--- PROVIDED DATA Enclosed Below ---

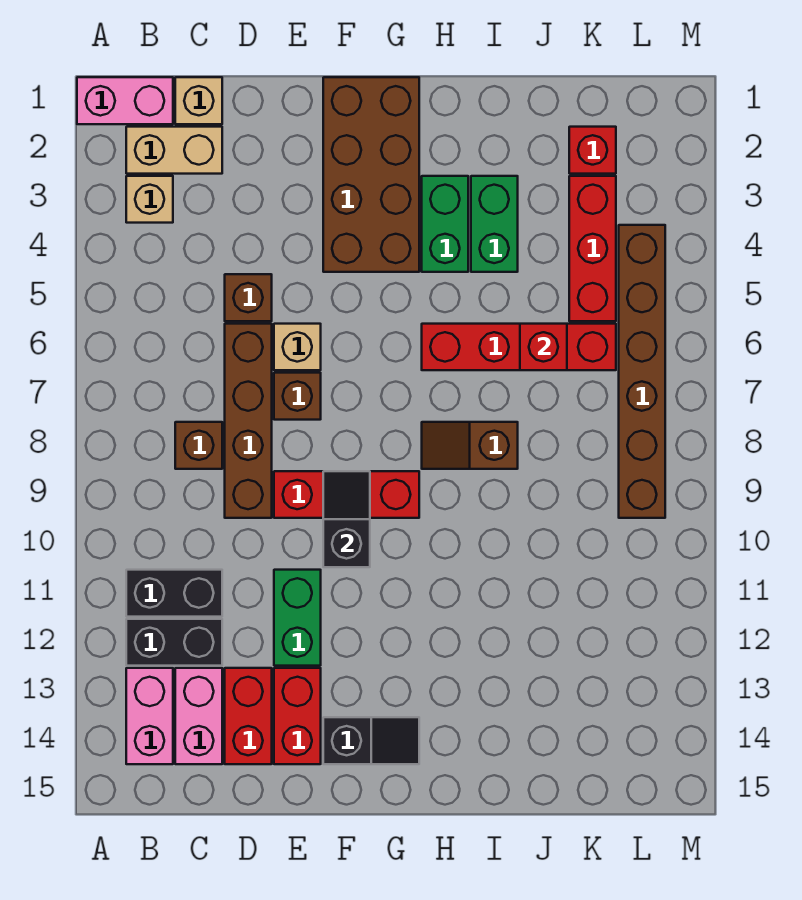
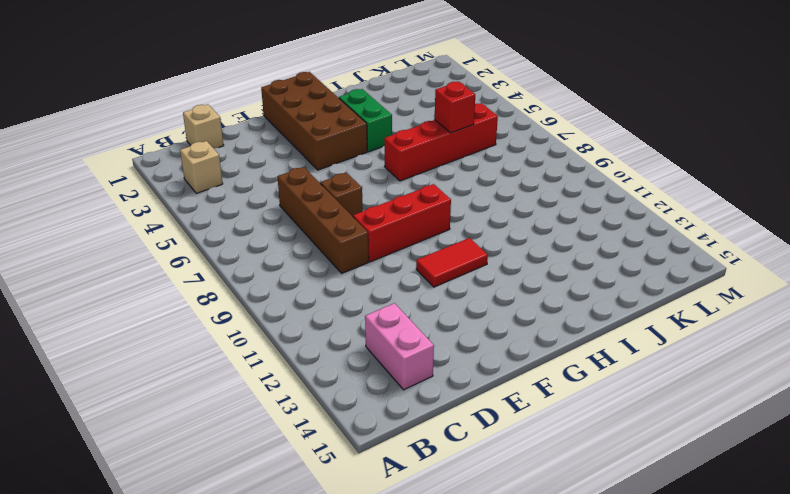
red tile F11:G11 level 1 -> none
none -> pink brick A1:B1 level 1
none -> tan brick B2:C2 level 1
none -> black brick B11:C11 level 1

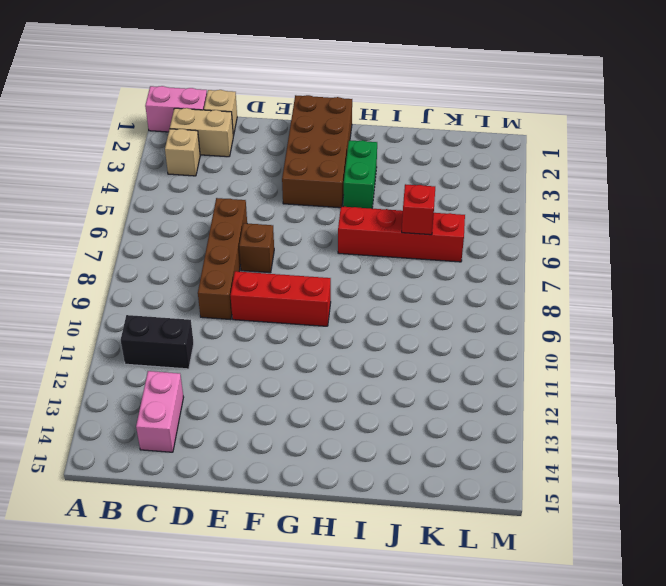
none -> black brick B12:C12 level 1
none -> pink brick B13:B14 level 1
none -> brown brick C8 level 1

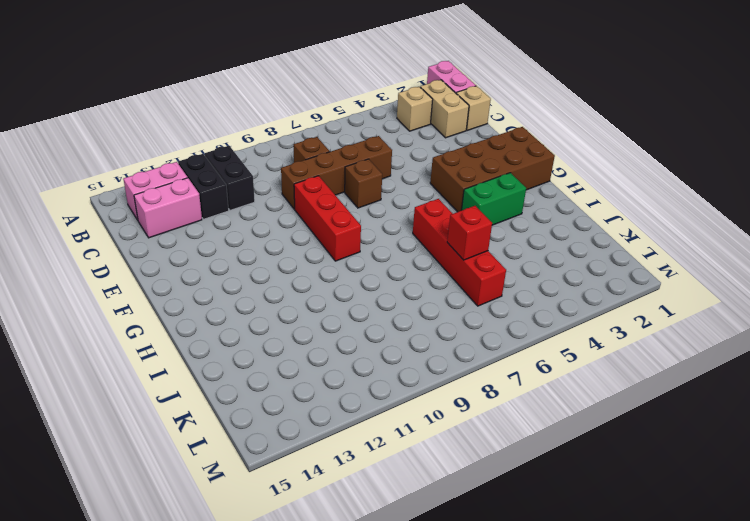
none -> brown brick D5 level 1
none -> red brick D13:D14 level 1
none -> tan brick E6 level 1

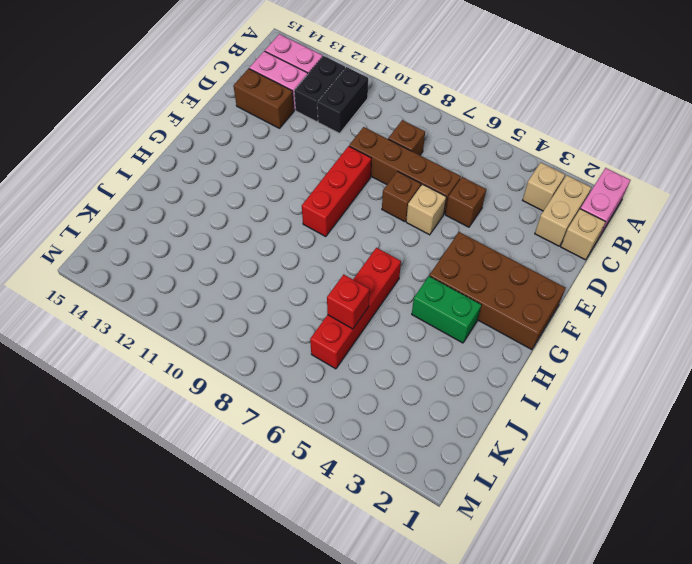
brown brick D13:D14 level 1 -> red brick D13:D14 level 1
none -> green brick E11:E12 level 1
none -> red brick E13:E14 level 1
none -> black slope F14:G14 level 1 top F

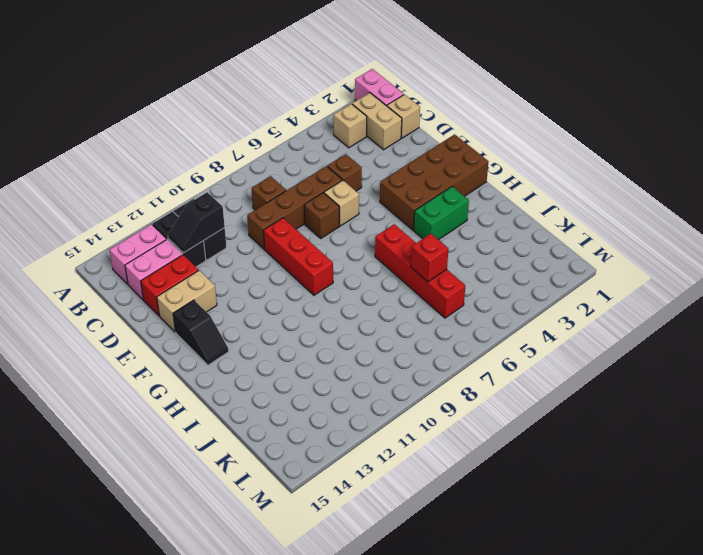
black slope C11:C12 level 2 top 11 -> black slope F9:F10 level 2 top 10
tan brick E13:E14 level 1 -> red brick E13:E14 level 1
none -> green brick E11:E12 level 1
none -> brown slope H8:I8 level 1 top I
none -> green brick I3:I4 level 1

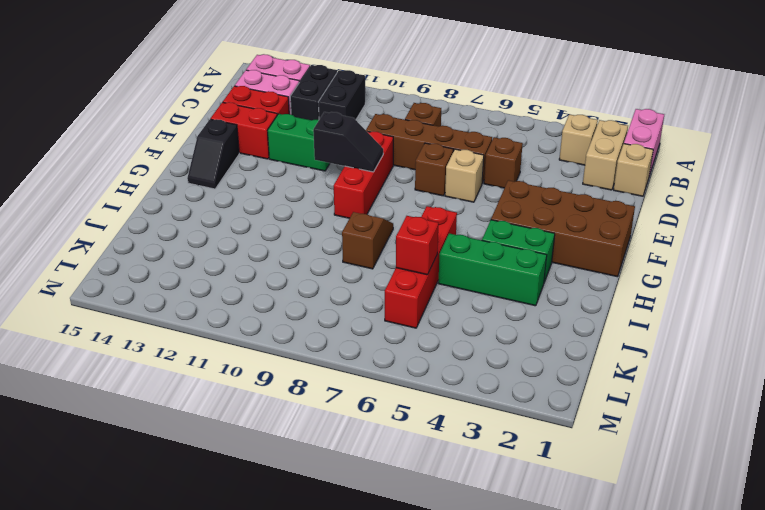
green brick I3:I5 level 1 -> green brick I3:I4 level 1
none -> red brick K2 level 1
none -> red brick K3:K5 level 1
none -> brown brick L4:L9 level 1

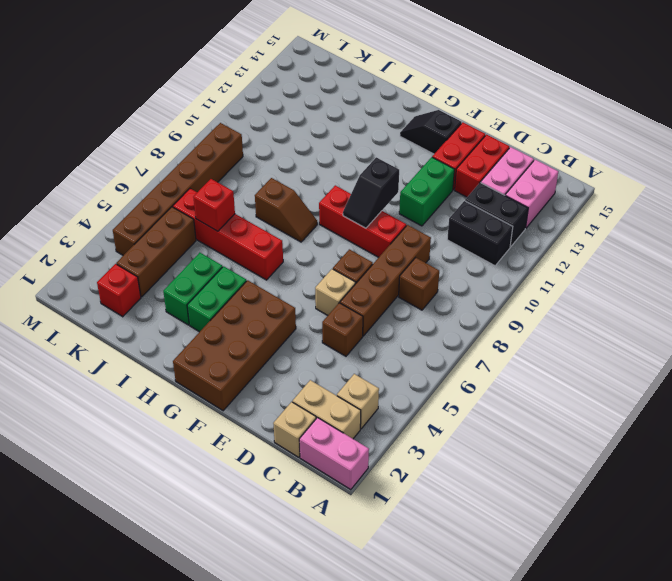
brown brick K3:K5 level 1 -> red brick K3:K5 level 1

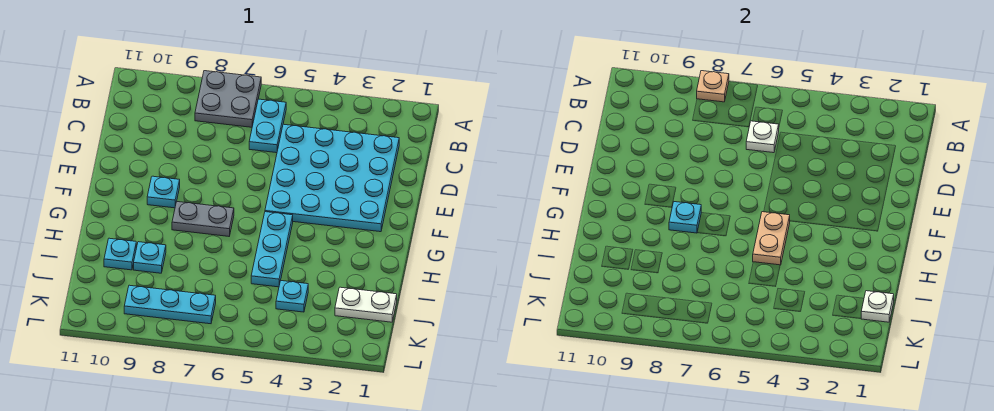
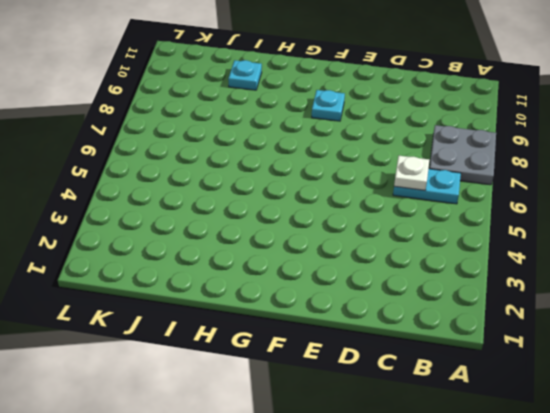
none -> cyan plate C2:F5 level 1
none -> cyan plate G5:I5 level 1
none -> grey plate G7:G8 level 1

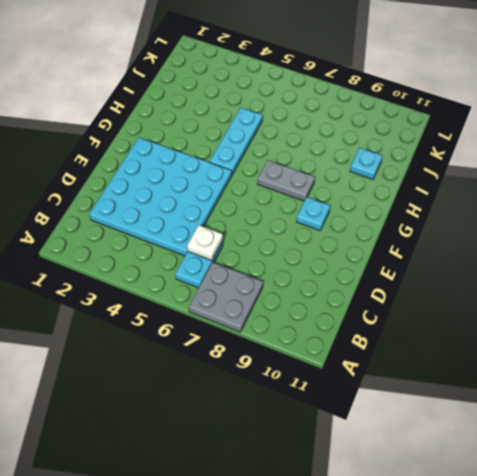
none -> cyan plate I9 level 1
none -> white plate J1:J2 level 1
none -> cyan plate J4 level 1

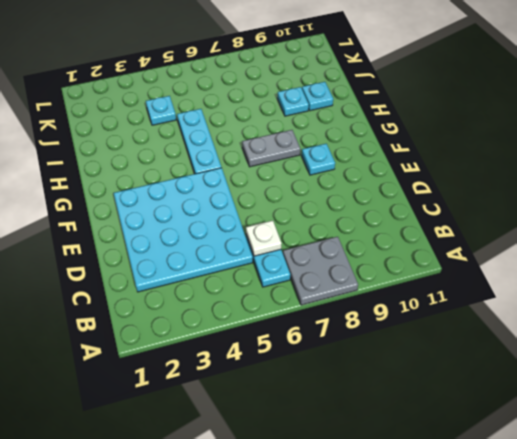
none -> white plate J1:J2 level 1
none -> cyan plate K7:K9 level 1
none -> tan plate A8 level 2

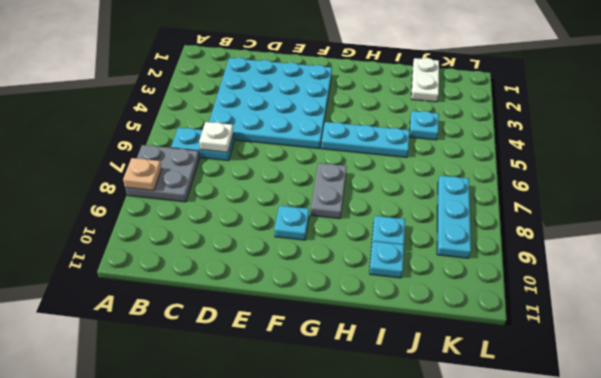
none -> tan plate G5:H5 level 2
none -> cyan plate G8 level 2
none -> white plate J1 level 2

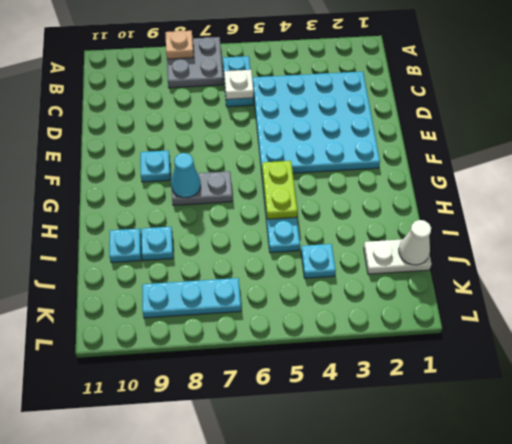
lime plate G5:H5 level 2 -> tan plate G5:H5 level 2
cyan cone G8 level 2 -> cyan plate G8 level 2
white cone J1 level 2 -> white plate J1 level 2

--- End of Enclosed PROVIDED DATA ---

• WHAT YOU NEED TO DO: Retype nothing except the lines from the first line of the listing above through the line with "none -> red brick K3:K5 level 1", exactly as they stand, and no pictures.

• TASK SOLUTION:
red tile F11:G11 level 1 -> none
none -> pink brick A1:B1 level 1
none -> tan brick B2:C2 level 1
none -> black brick B11:C11 level 1

none -> black brick B12:C12 level 1
none -> pink brick B13:B14 level 1
none -> brown brick C8 level 1

none -> brown brick D5 level 1
none -> red brick D13:D14 level 1
none -> tan brick E6 level 1

brown brick D13:D14 level 1 -> red brick D13:D14 level 1
none -> green brick E11:E12 level 1
none -> red brick E13:E14 level 1
none -> black slope F14:G14 level 1 top F

black slope C11:C12 level 2 top 11 -> black slope F9:F10 level 2 top 10
tan brick E13:E14 level 1 -> red brick E13:E14 level 1
none -> green brick E11:E12 level 1
none -> brown slope H8:I8 level 1 top I
none -> green brick I3:I4 level 1

green brick I3:I5 level 1 -> green brick I3:I4 level 1
none -> red brick K2 level 1
none -> red brick K3:K5 level 1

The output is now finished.